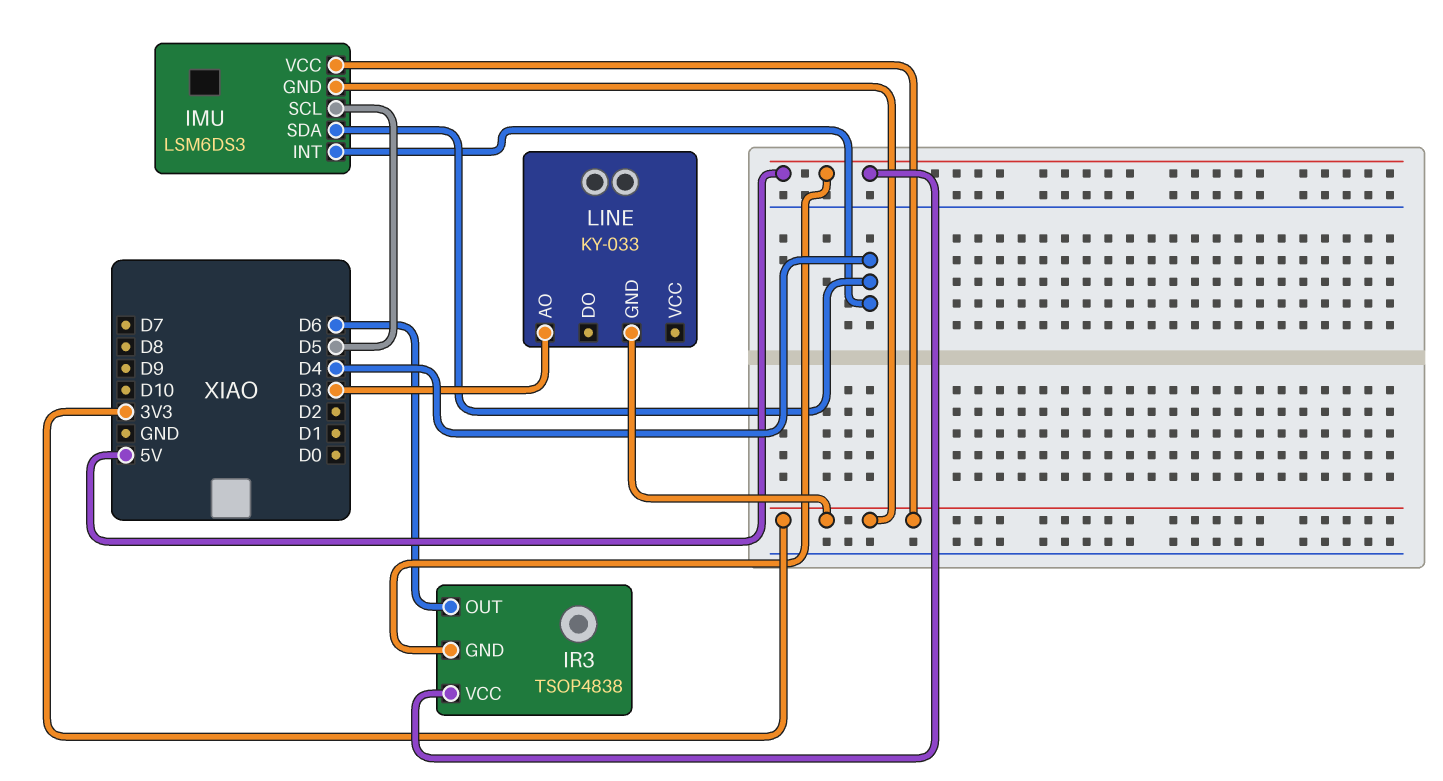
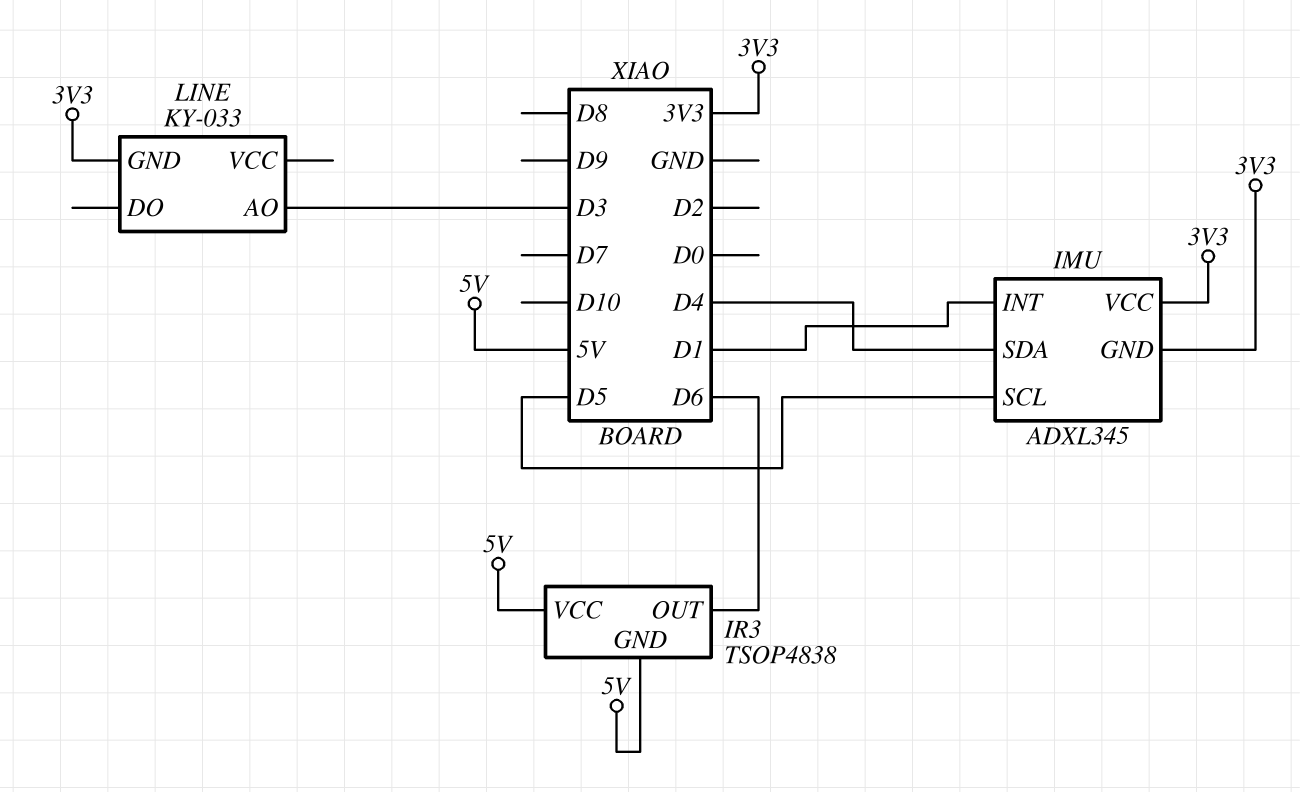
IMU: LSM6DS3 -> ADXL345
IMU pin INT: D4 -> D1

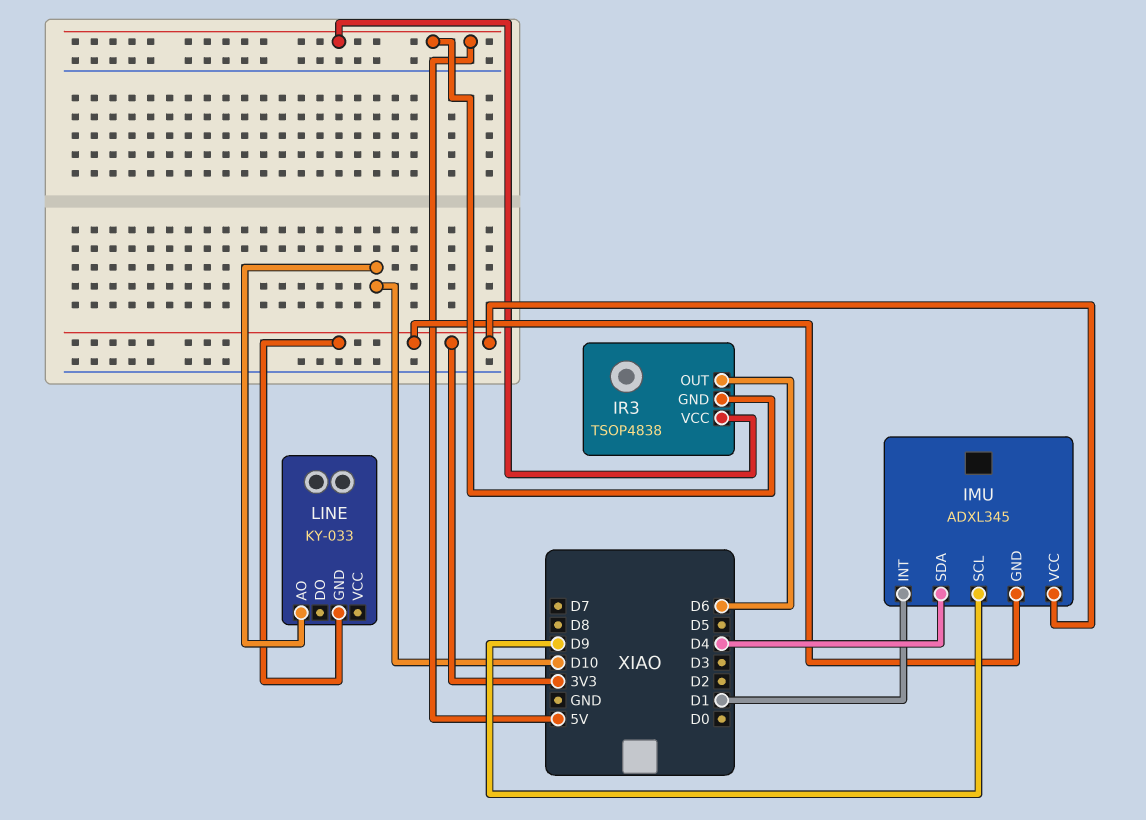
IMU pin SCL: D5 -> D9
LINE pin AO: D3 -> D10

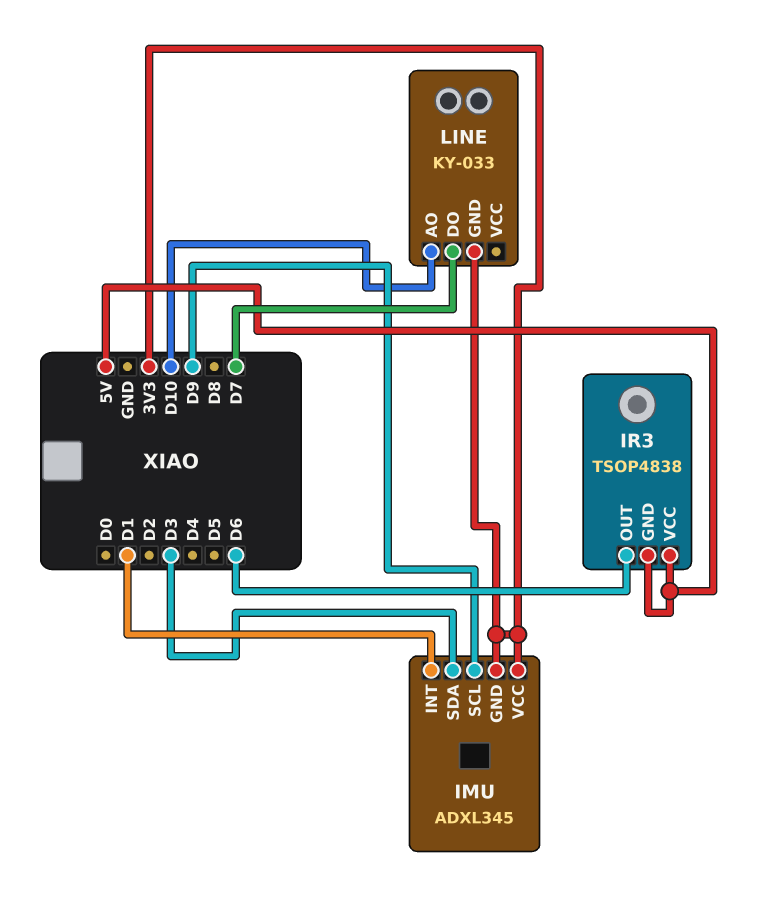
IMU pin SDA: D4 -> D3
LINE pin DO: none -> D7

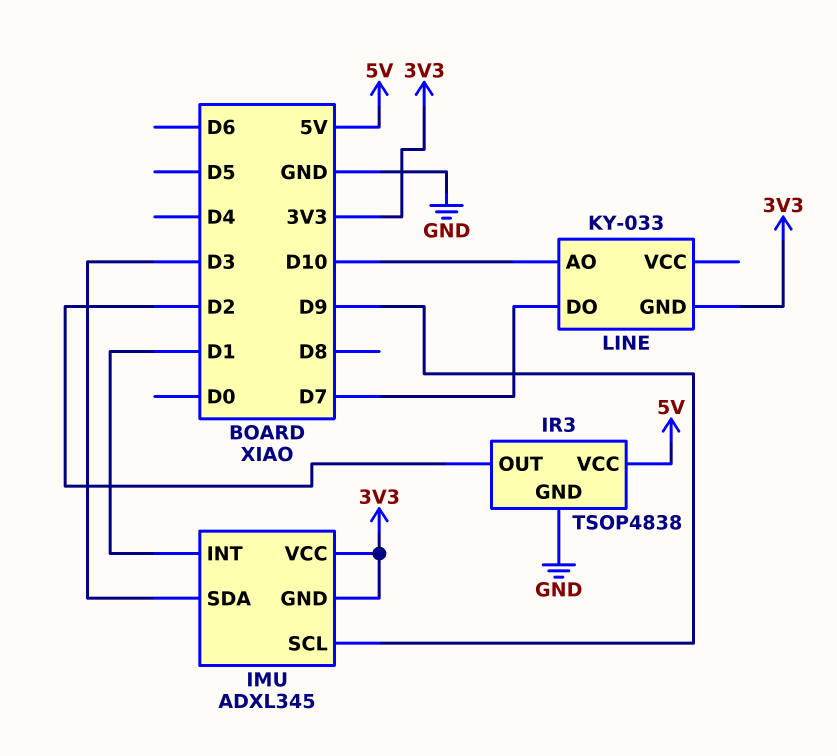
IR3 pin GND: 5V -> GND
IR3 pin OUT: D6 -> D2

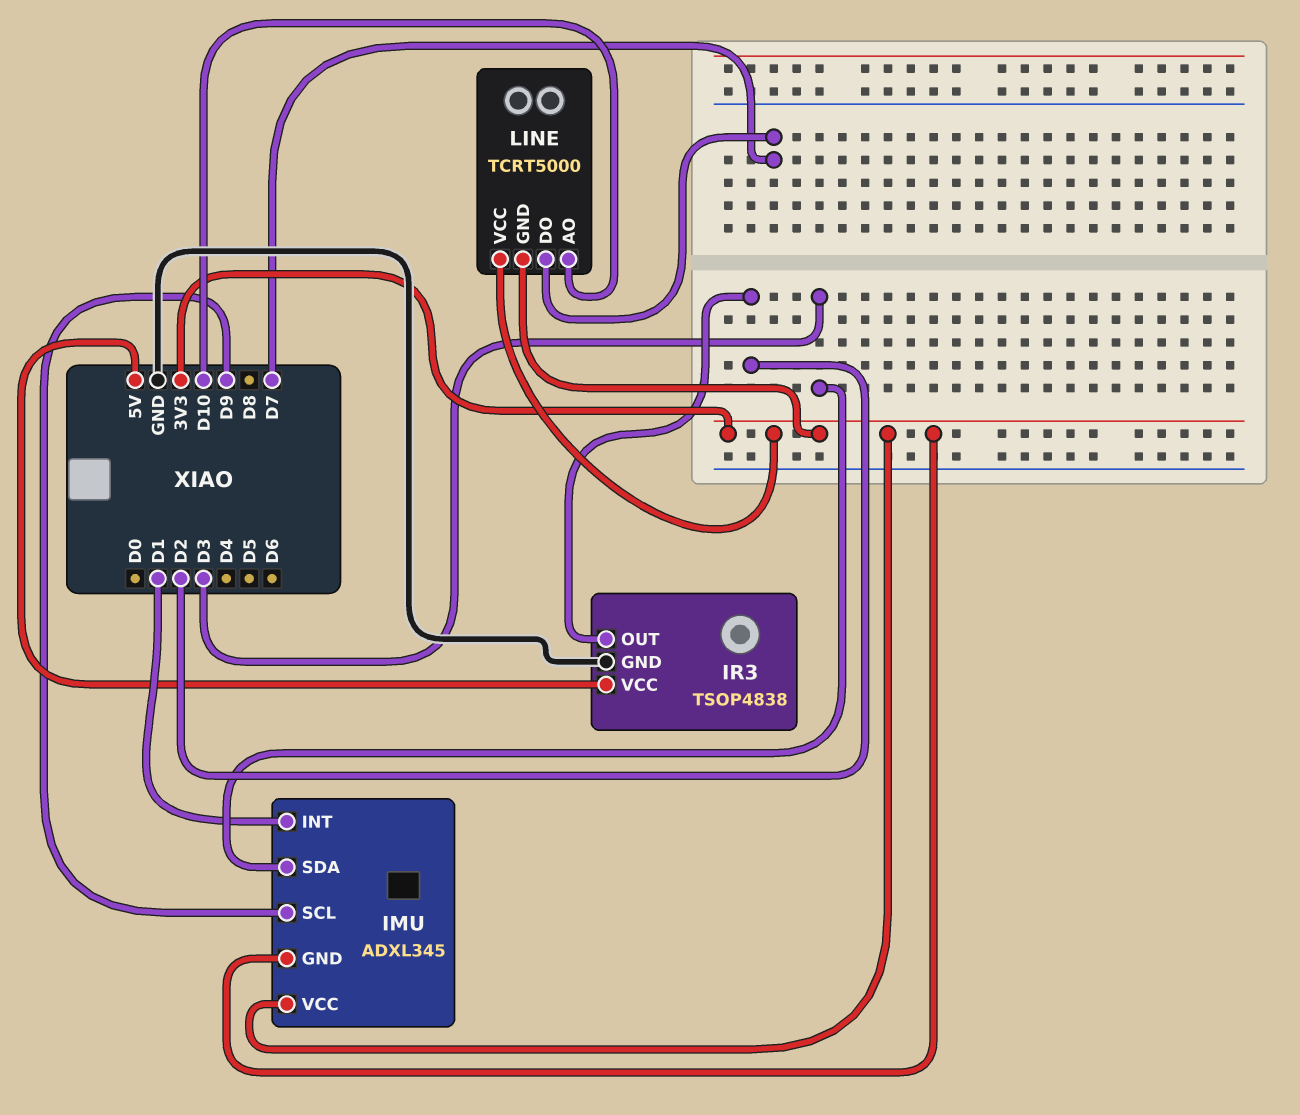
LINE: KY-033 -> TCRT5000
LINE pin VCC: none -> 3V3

::::

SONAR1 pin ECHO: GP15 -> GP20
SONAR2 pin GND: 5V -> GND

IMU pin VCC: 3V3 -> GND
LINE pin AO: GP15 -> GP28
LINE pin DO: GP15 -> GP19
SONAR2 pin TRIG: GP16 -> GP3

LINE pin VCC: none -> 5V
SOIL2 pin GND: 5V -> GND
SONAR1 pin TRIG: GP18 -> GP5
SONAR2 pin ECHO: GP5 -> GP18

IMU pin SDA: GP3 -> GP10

::::

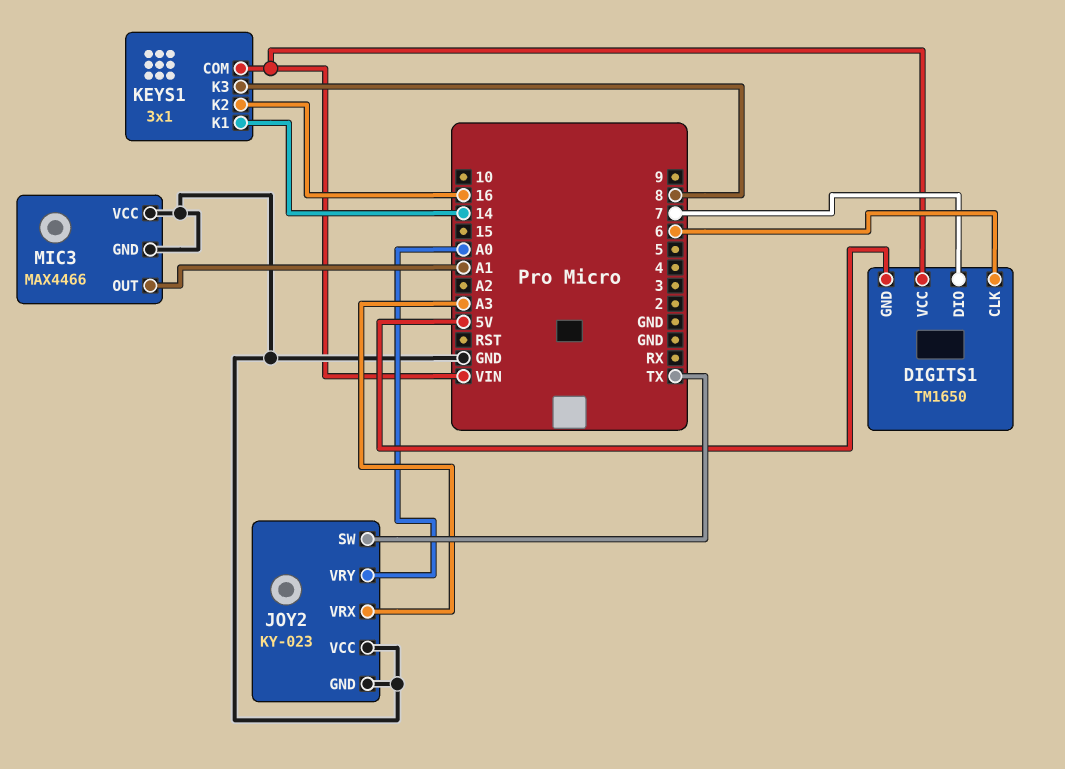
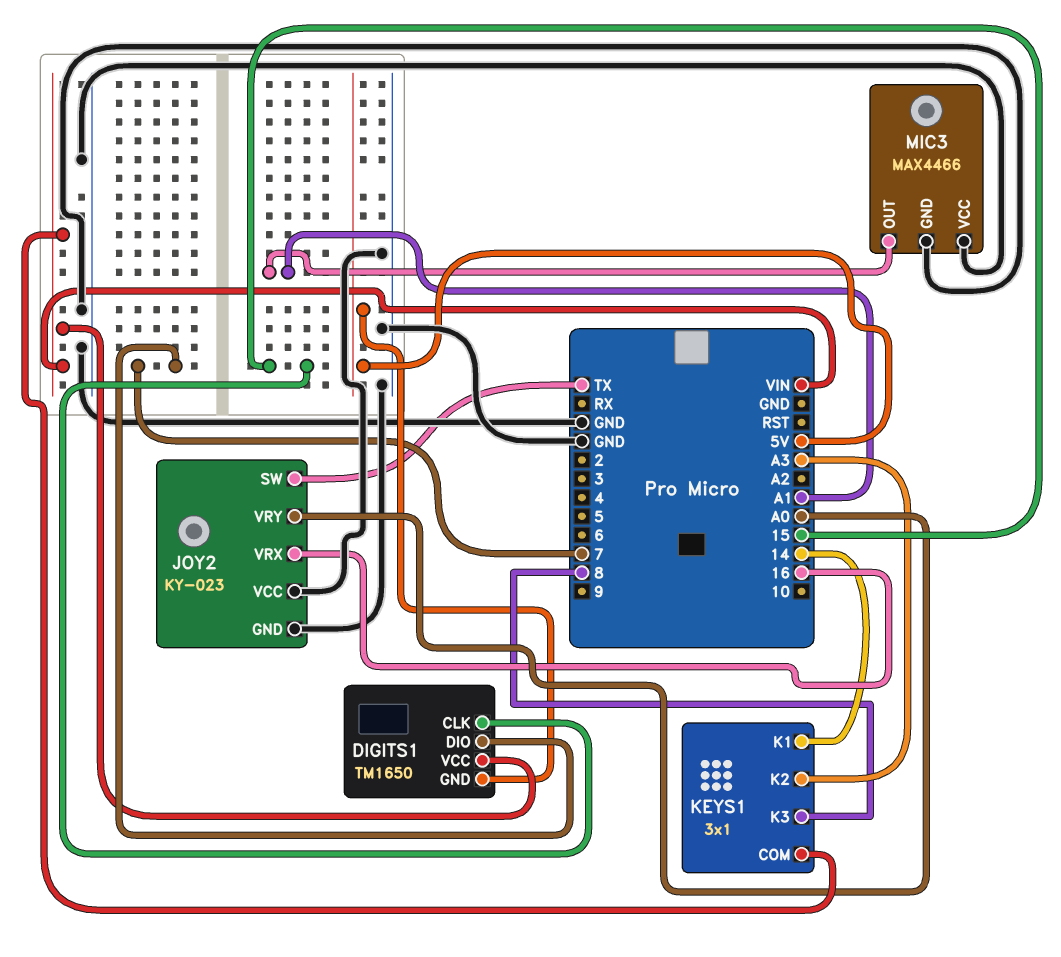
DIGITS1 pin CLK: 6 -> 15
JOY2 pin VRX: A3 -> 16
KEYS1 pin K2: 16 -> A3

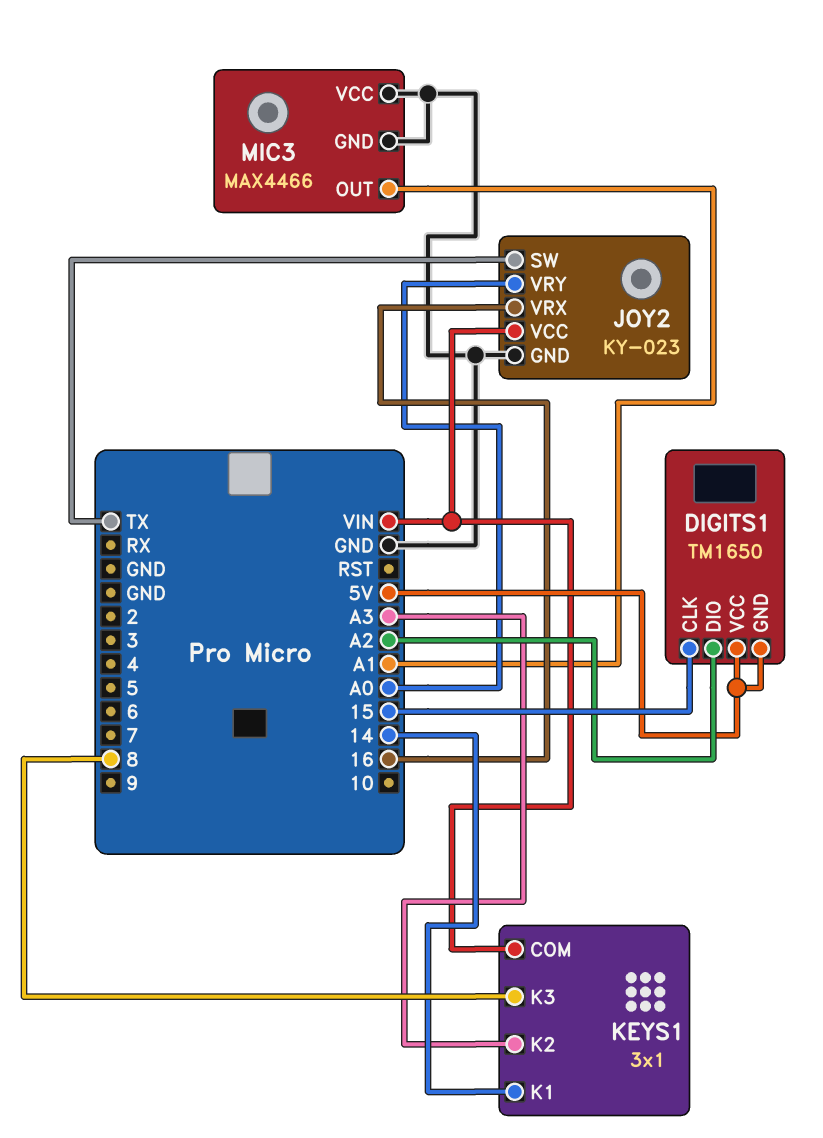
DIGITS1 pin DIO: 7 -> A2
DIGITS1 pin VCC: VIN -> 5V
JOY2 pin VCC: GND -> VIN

::::

Go to the line with "LINE pin DO: GP15 -> GP19" in the entries above and repeat every line from there through the line with "IMU pin SDA: GP3 -> GP10", exactly and with no other text.

LINE pin DO: GP15 -> GP19
SONAR2 pin TRIG: GP16 -> GP3

LINE pin VCC: none -> 5V
SOIL2 pin GND: 5V -> GND
SONAR1 pin TRIG: GP18 -> GP5
SONAR2 pin ECHO: GP5 -> GP18

IMU pin SDA: GP3 -> GP10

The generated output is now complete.